* Task item
The answer must be every line below that holds the word "ball".

════════

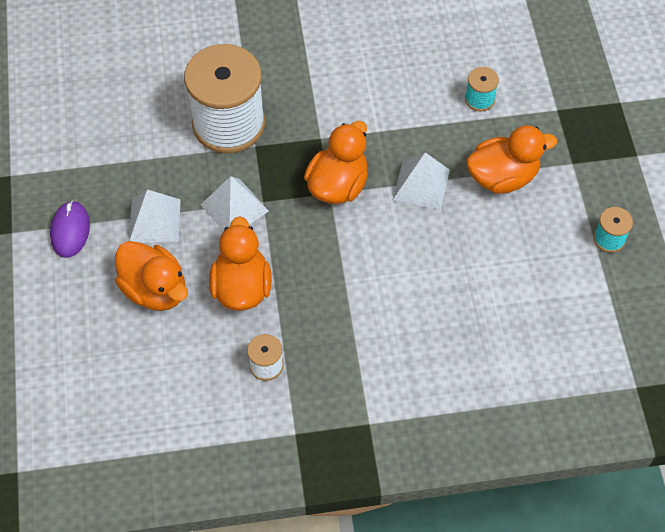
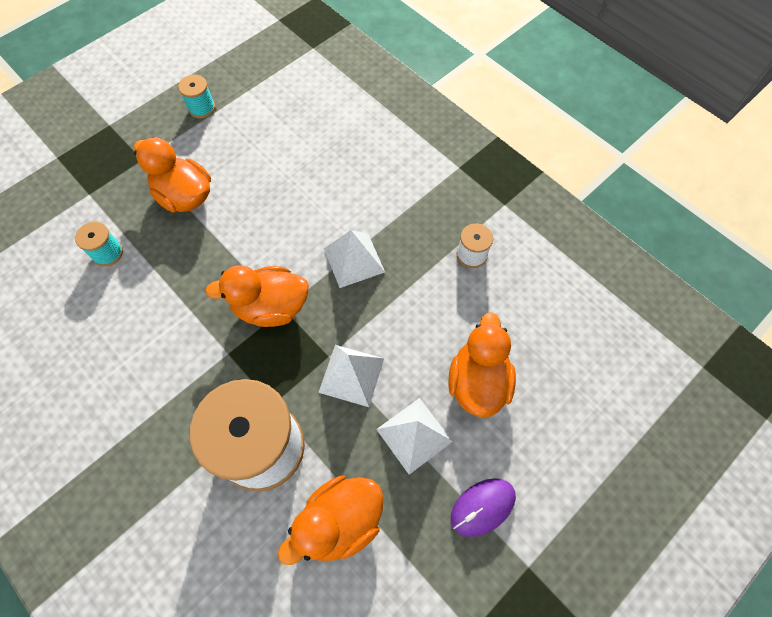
camera: 125 degrees left, 5 degrees up
(241, 287) = (422, 316): orange duck -> orange duck (340, 521)
(421, 184) = (229, 246): white pyramid -> white pyramid (354, 260)

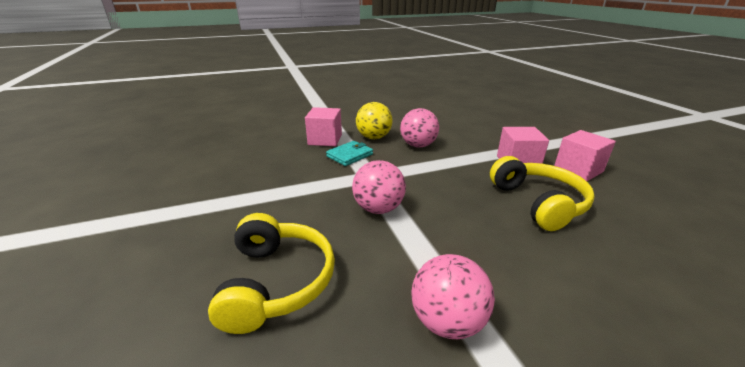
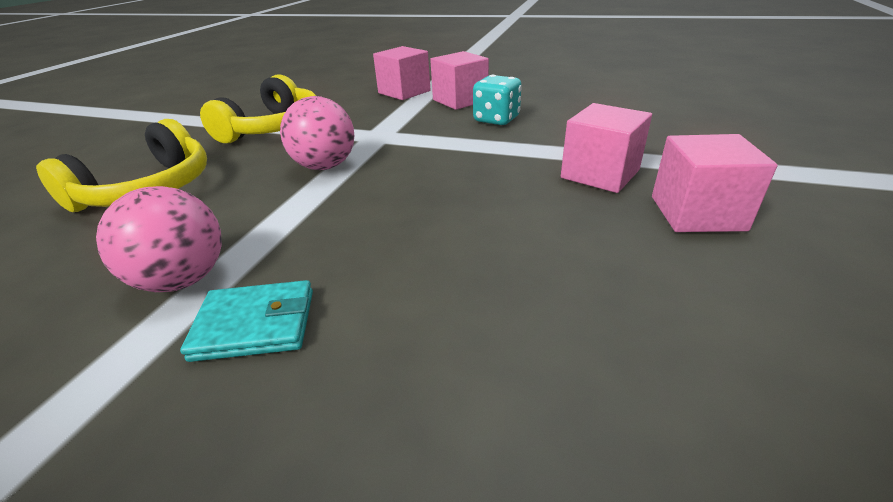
camera: 40 degrees right, 5 degrees up
(349, 155) = (398, 111): turquoise wallet -> turquoise wallet (255, 324)
(374, 137) = (460, 100): yellow ball -> pink cube
(418, 145) = (496, 119): pink ball -> turquoise dice
(538, 203) = (522, 227): yellow headphones -> yellow headphones (273, 128)

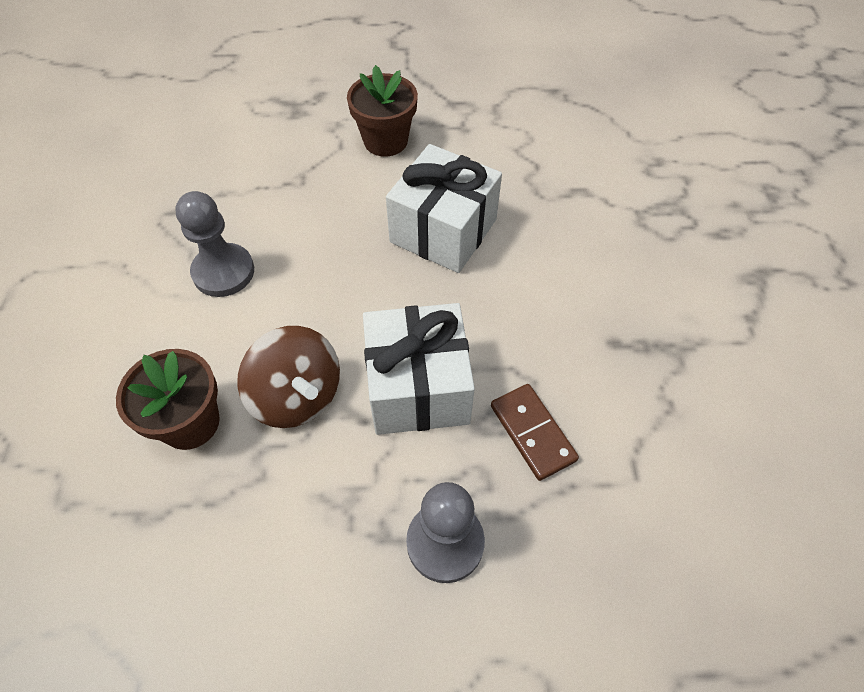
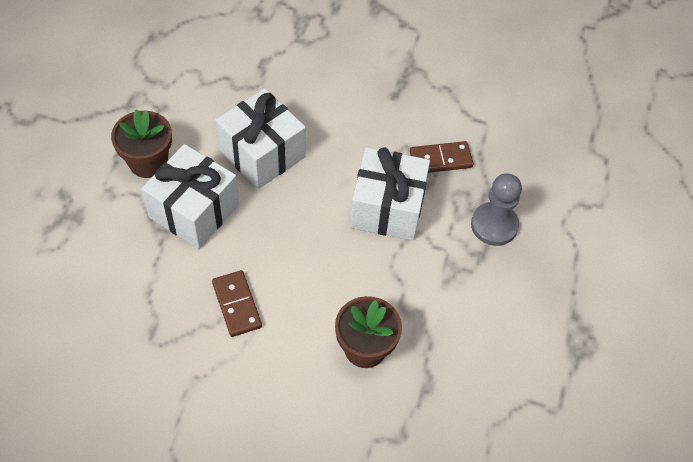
camera: 75 degrees left, 0 degrees up
(223, 272) = (237, 305): grey pawn -> brown domino
(297, 396) = (368, 278): brown spinning top -> none
(337, 196) = (194, 210): none -> white gift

════════

* Reply
(374, 137) = (460, 100): yellow ball -> pink cube
(418, 145) = (496, 119): pink ball -> turquoise dice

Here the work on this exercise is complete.